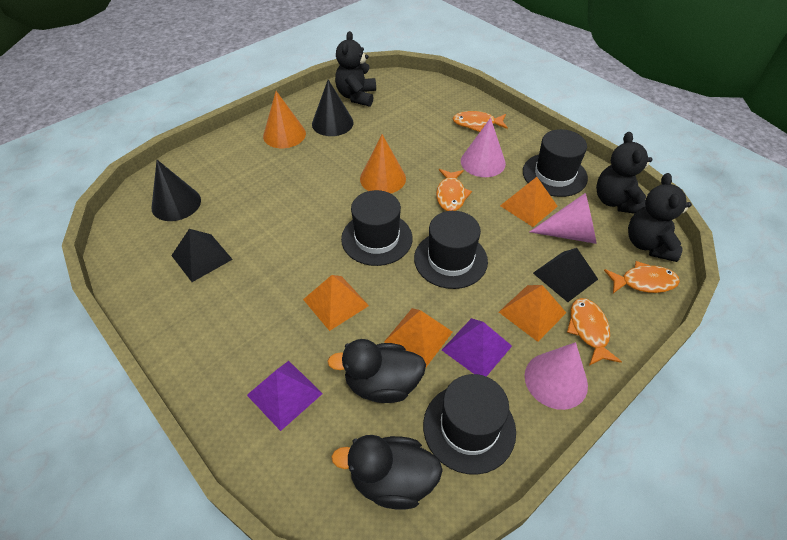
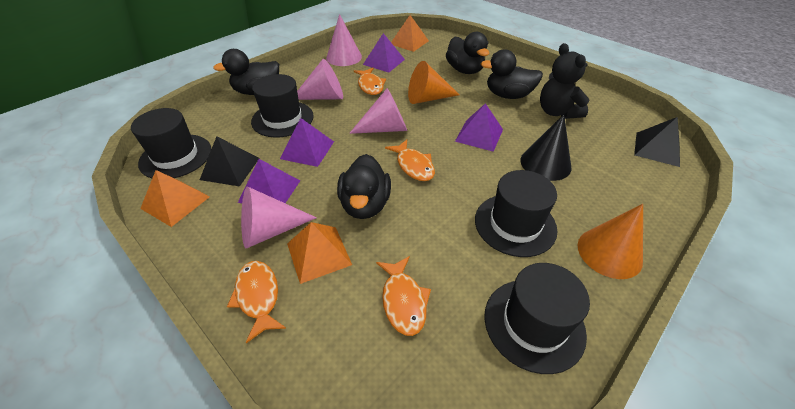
black cone: [152,160,201,221] [312,80,354,136] = 2 -> [520,114,572,181] = 1
black duck: [327,339,426,403] [331,435,443,510] = 2 -> [213,49,279,95] [337,154,391,219] [446,32,489,74] [481,49,543,99] = 4
black teddy bear: [335,31,376,107] [596,132,652,214] [628,173,692,262] = 3 -> [540,43,589,119] = 1
orange pyramid: [303,275,369,331] [384,308,452,367] [499,285,566,342] [500,177,558,227] = 4 -> [140,170,210,227] [287,222,352,284] [391,15,429,52] = 3
pink cone: [461,118,506,177] [525,342,588,410] [530,193,597,244] = 3 -> [241,187,317,248] [297,59,343,100] [326,14,362,66] [349,88,407,134] = 4
purple pyramid: [247,361,323,431] [442,318,512,377] = 2 -> [238,159,300,203] [280,118,334,167] [363,33,405,72] [455,103,503,152] = 4

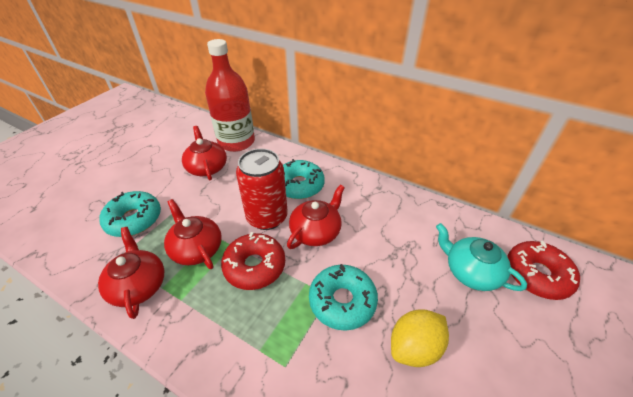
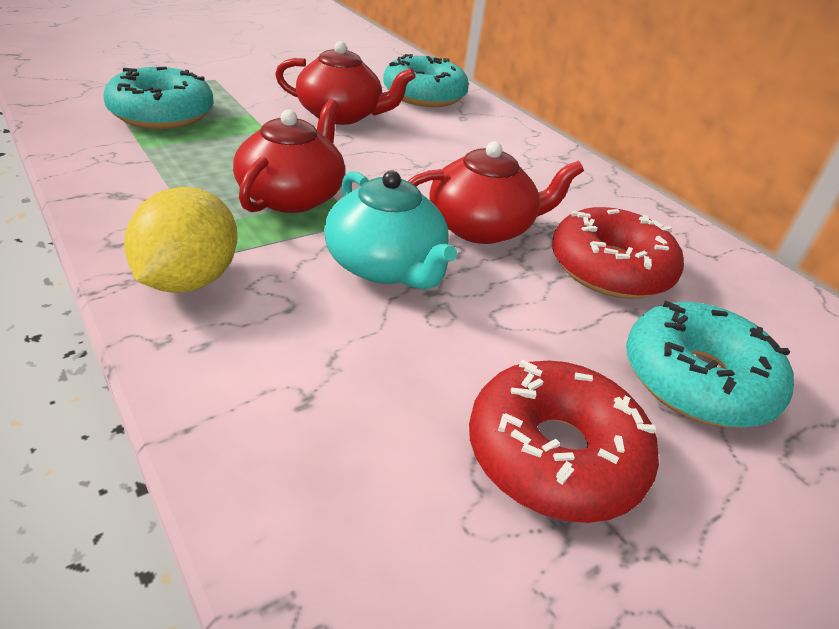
red bottle: [205,39,255,152] = 1 -> none = 0
red can: [236,149,287,230] = 1 -> none = 0
red teapot: [98,227,165,319] [164,199,222,269] [182,126,227,180] [287,185,345,249] = 4 -> [233,99,345,213] [275,41,415,125] [408,142,584,244] = 3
──────────
- Task description:
Transcribe, exactly and without additions, the lines of the records above, beginning with the line that contains "black duck: [327,339,426,403]" and ending with the line that contains "pink cone: [461,118,506,177]", both included.

- Solved problem:
black duck: [327,339,426,403] [331,435,443,510] = 2 -> [213,49,279,95] [337,154,391,219] [446,32,489,74] [481,49,543,99] = 4
black teddy bear: [335,31,376,107] [596,132,652,214] [628,173,692,262] = 3 -> [540,43,589,119] = 1
orange pyramid: [303,275,369,331] [384,308,452,367] [499,285,566,342] [500,177,558,227] = 4 -> [140,170,210,227] [287,222,352,284] [391,15,429,52] = 3
pink cone: [461,118,506,177] [525,342,588,410] [530,193,597,244] = 3 -> [241,187,317,248] [297,59,343,100] [326,14,362,66] [349,88,407,134] = 4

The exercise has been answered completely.